• **INFORMATION GIVEN**:

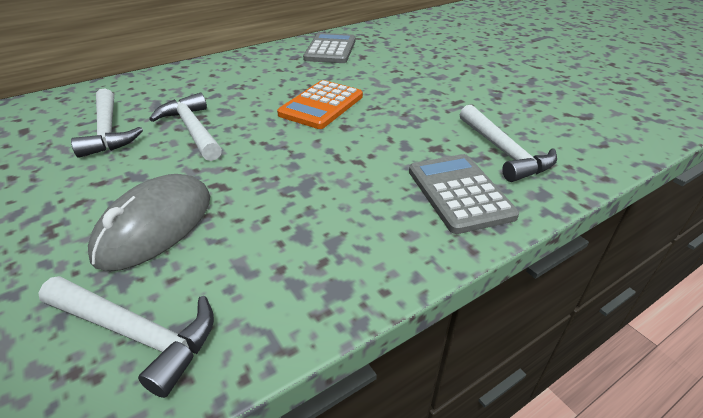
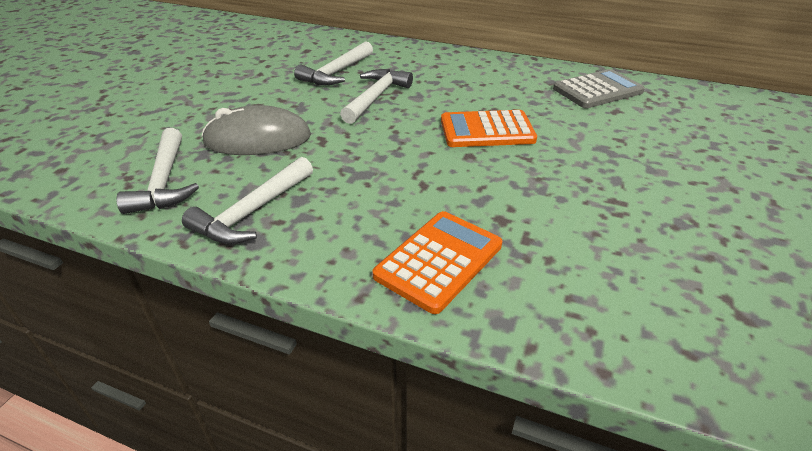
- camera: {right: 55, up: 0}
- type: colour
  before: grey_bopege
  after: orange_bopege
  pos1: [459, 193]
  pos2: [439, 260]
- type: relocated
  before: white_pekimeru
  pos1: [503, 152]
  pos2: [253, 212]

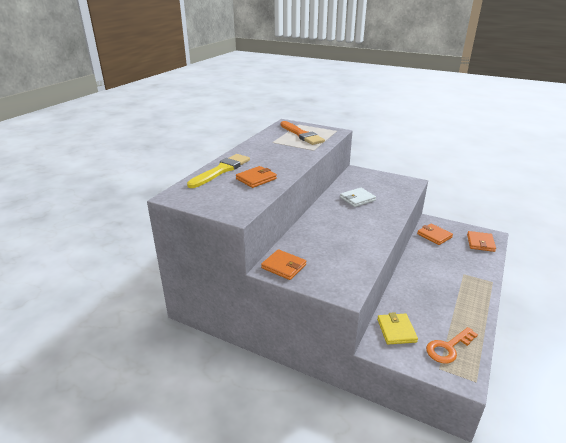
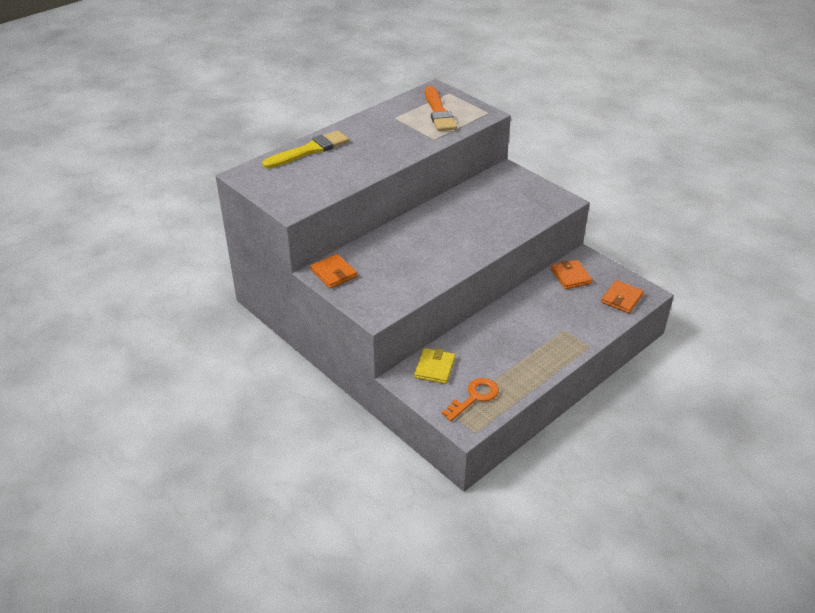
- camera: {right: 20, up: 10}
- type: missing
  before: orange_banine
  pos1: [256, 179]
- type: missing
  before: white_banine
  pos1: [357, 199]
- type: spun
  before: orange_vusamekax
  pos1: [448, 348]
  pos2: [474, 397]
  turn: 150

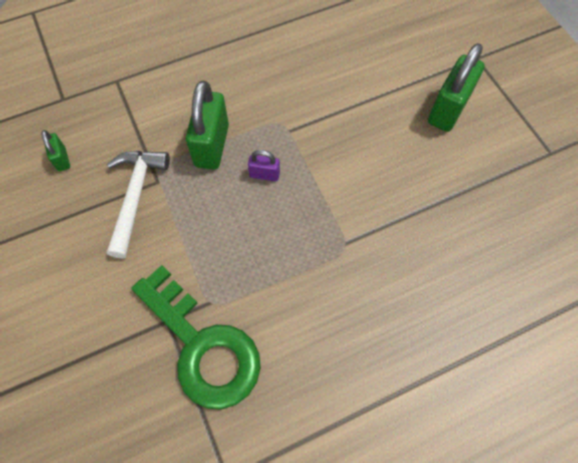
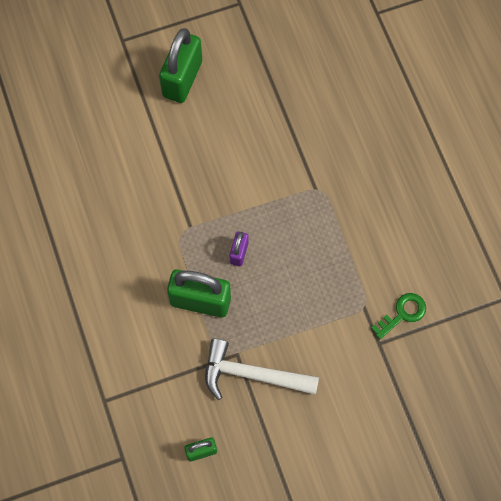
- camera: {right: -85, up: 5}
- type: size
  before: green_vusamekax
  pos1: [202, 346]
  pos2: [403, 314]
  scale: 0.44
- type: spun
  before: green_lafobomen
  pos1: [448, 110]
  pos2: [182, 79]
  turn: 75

• **PROMPT**: Show all lines of the material in which the word "camera" can be found.

• **WRITTEN SOLUTION**:
- camera: {right: 55, up: 0}
- camera: {right: 20, up: 10}
- camera: {right: -85, up: 5}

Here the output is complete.